* Supplied records:
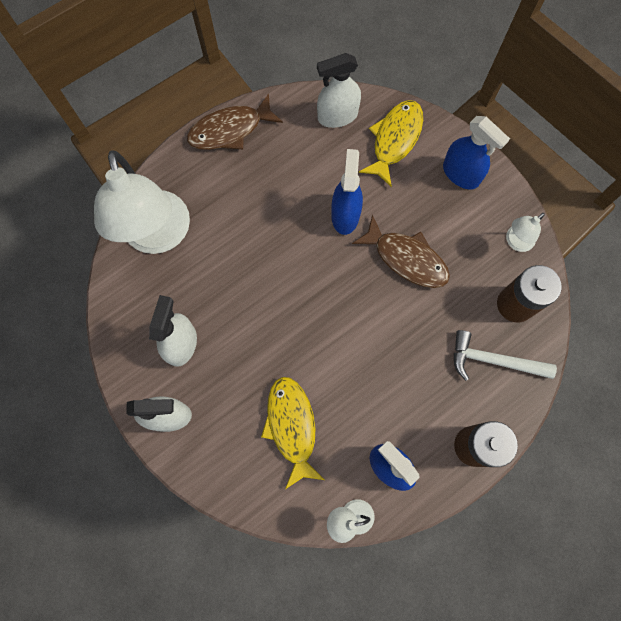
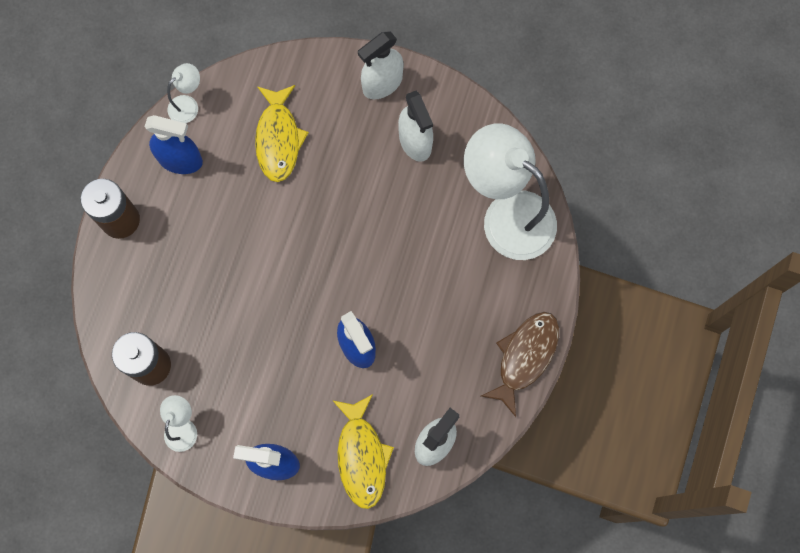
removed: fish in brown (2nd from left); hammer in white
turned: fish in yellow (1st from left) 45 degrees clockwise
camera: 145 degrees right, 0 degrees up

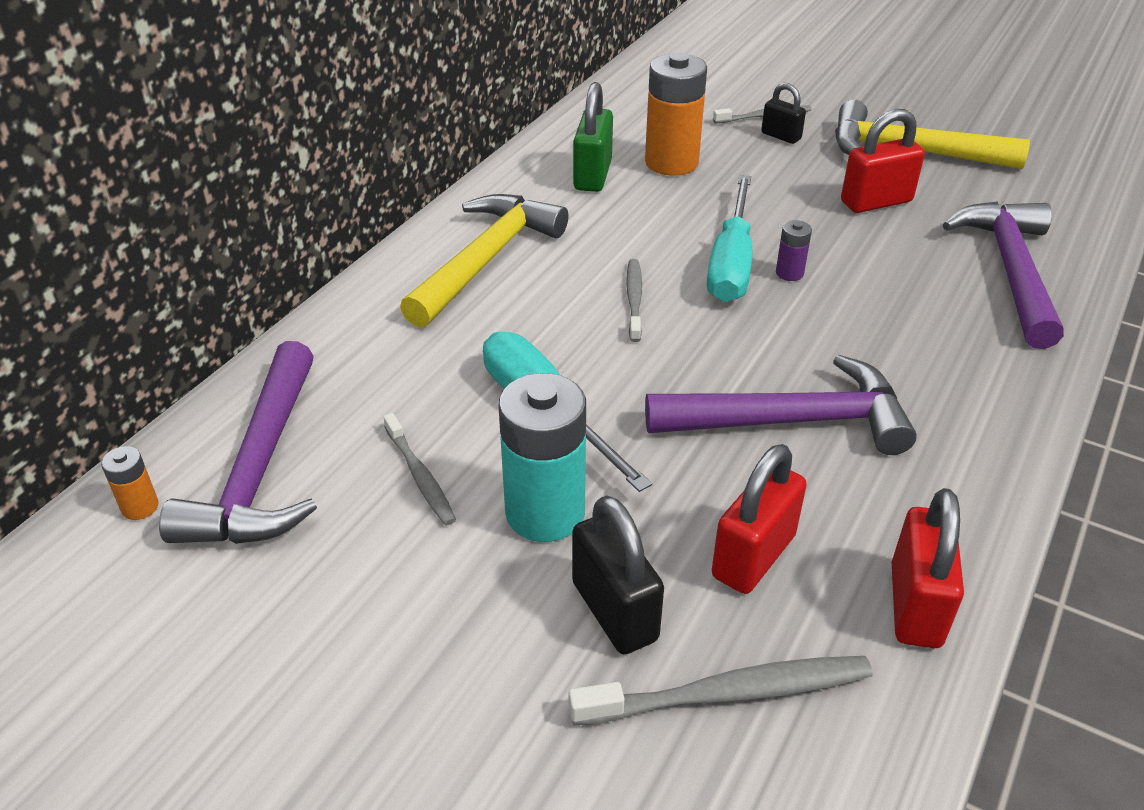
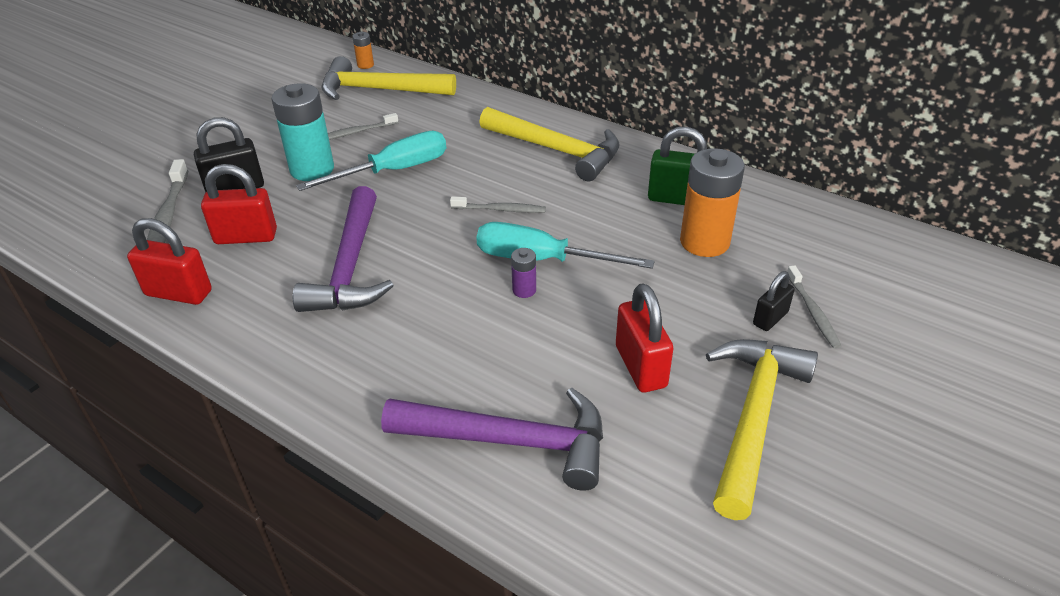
recoloured: hammer in purple (1st from left) to hammer in yellow (1st from left)
turned: padlock in red (1st from left in the first image) 45 degrees counterclockwise
camera: 95 degrees right, 0 degrees up

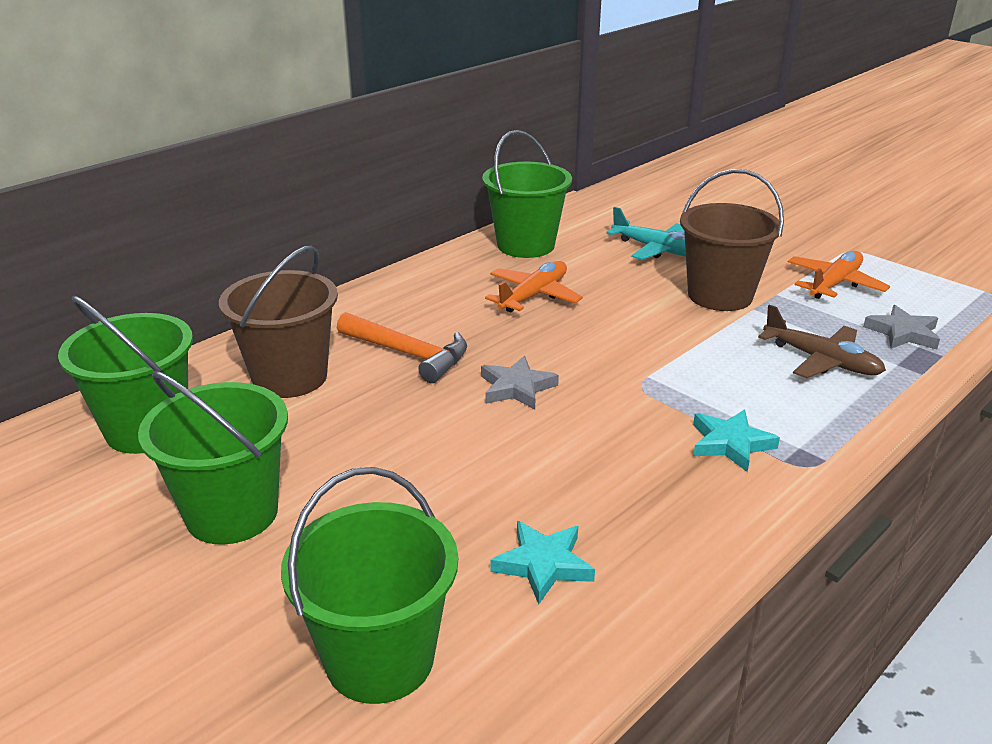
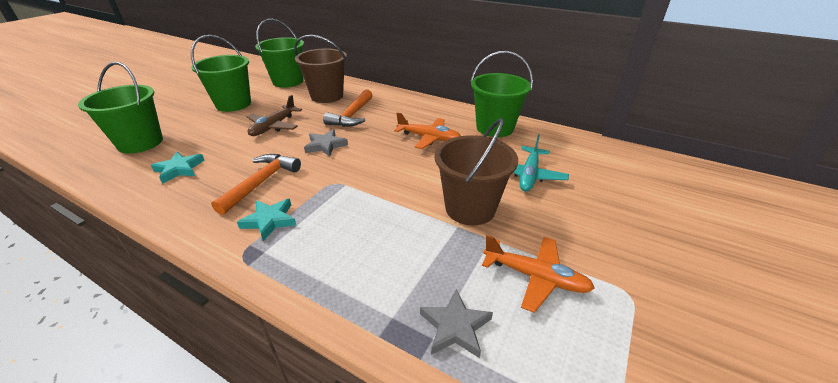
added: hammer in orange (1st from left)
moved: plane in brown
camera: 75 degrees right, 5 degrees up

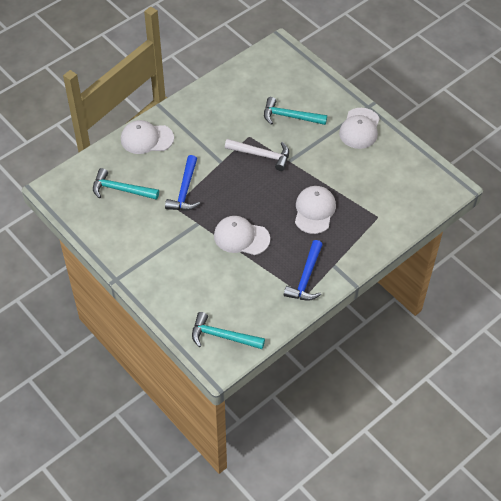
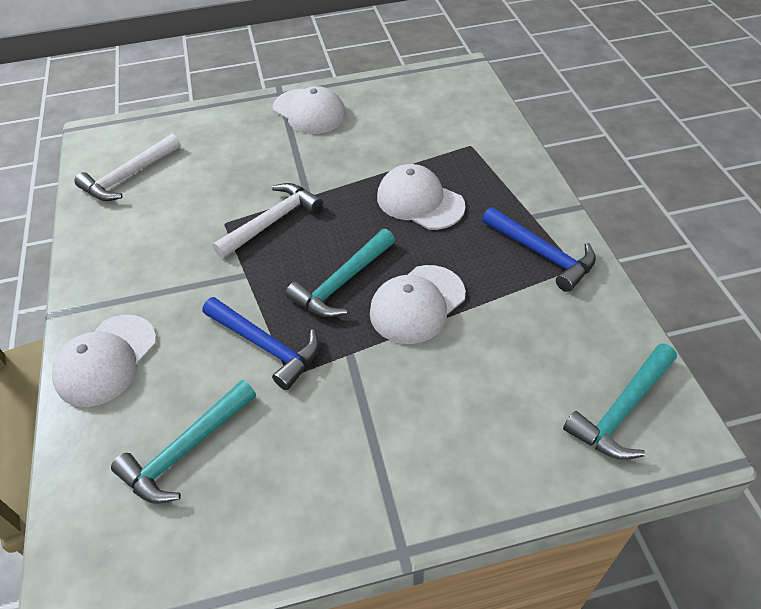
added: hammer in white (1st from left)
moved: hammer in turquoise (3rd from left in the first image) to hammer in turquoise (2nd from left)
camera: 60 degrees left, 5 degrees down

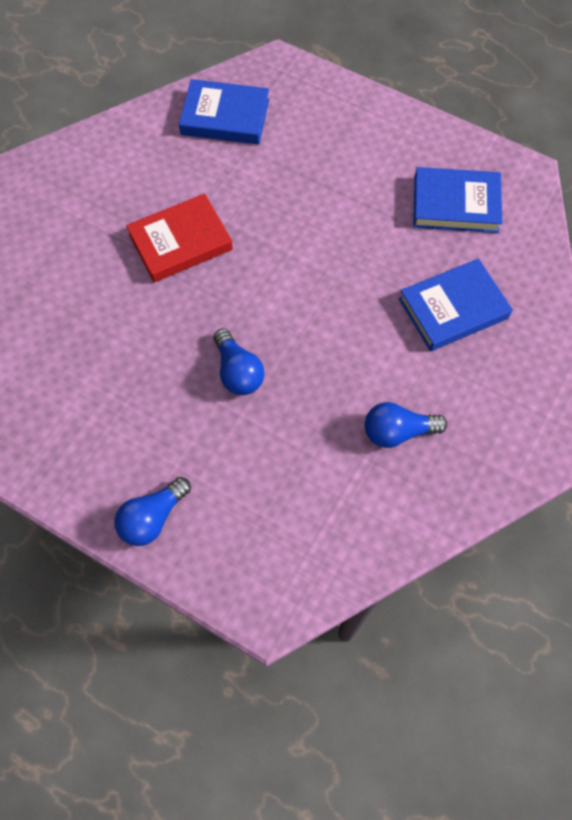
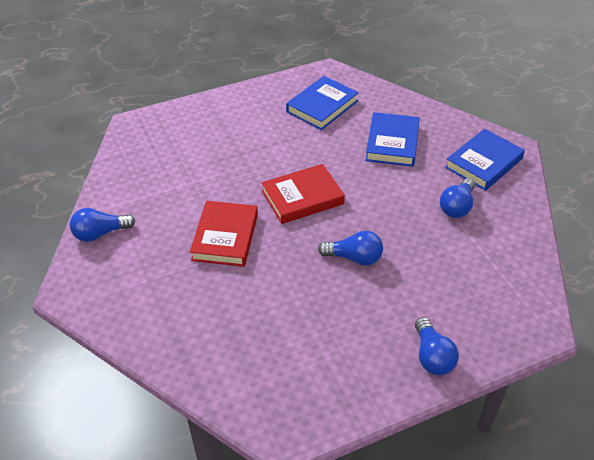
added: light bulb in blue (1st from left); book in red (2nd from left)
moved: book in blue (1st from left in the first image) to book in blue (3rd from left)
camera: 55 degrees left, 20 degrees down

* Exercise aim: Set down word for word every line from the one containing "turned: fish in" through the last line of the records above, both ends included. Leave out the pictures.

* Solution below:
turned: fish in yellow (1st from left) 45 degrees clockwise
camera: 145 degrees right, 0 degrees up

recoloured: hammer in purple (1st from left) to hammer in yellow (1st from left)
turned: padlock in red (1st from left in the first image) 45 degrees counterclockwise
camera: 95 degrees right, 0 degrees up

added: hammer in orange (1st from left)
moved: plane in brown
camera: 75 degrees right, 5 degrees up

added: hammer in white (1st from left)
moved: hammer in turquoise (3rd from left in the first image) to hammer in turquoise (2nd from left)
camera: 60 degrees left, 5 degrees down

added: light bulb in blue (1st from left); book in red (2nd from left)
moved: book in blue (1st from left in the first image) to book in blue (3rd from left)
camera: 55 degrees left, 20 degrees down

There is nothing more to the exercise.